**What is expected:** Word for word, restate the data that follows, omitting the images.

**Material provided:**
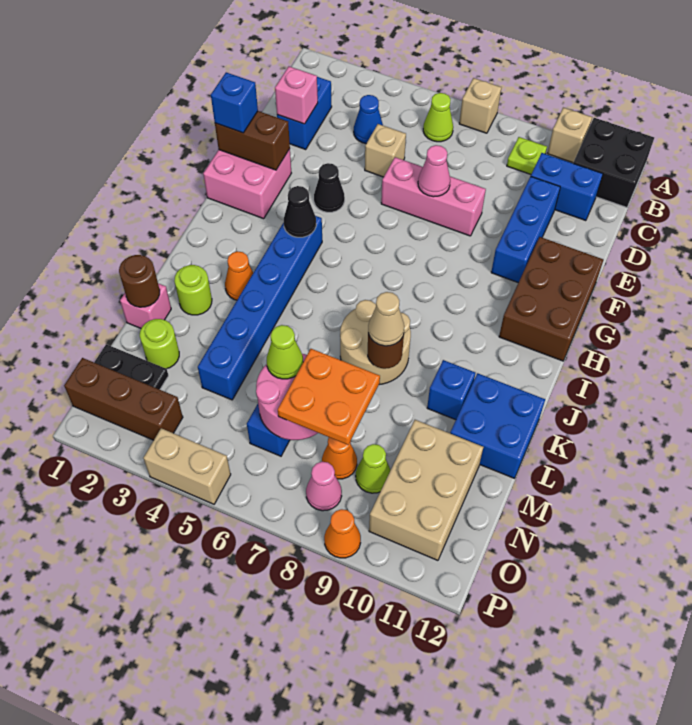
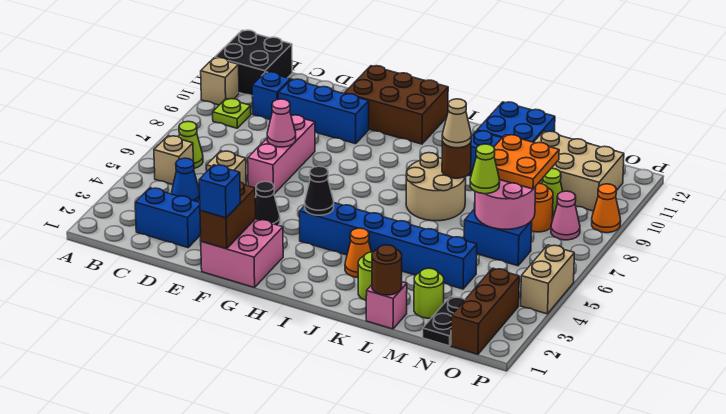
tan brick A7 level 1 -> tan brick B5 level 1
blue brick C10:C11 level 1 -> blue brick C10 level 1
pink brick D2 level 2 -> none
orange cone N8 level 1 -> orange round brick N8 level 1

**Final answer:**
tan brick A7 level 1 -> tan brick B5 level 1
blue brick C10:C11 level 1 -> blue brick C10 level 1
pink brick D2 level 2 -> none
orange cone N8 level 1 -> orange round brick N8 level 1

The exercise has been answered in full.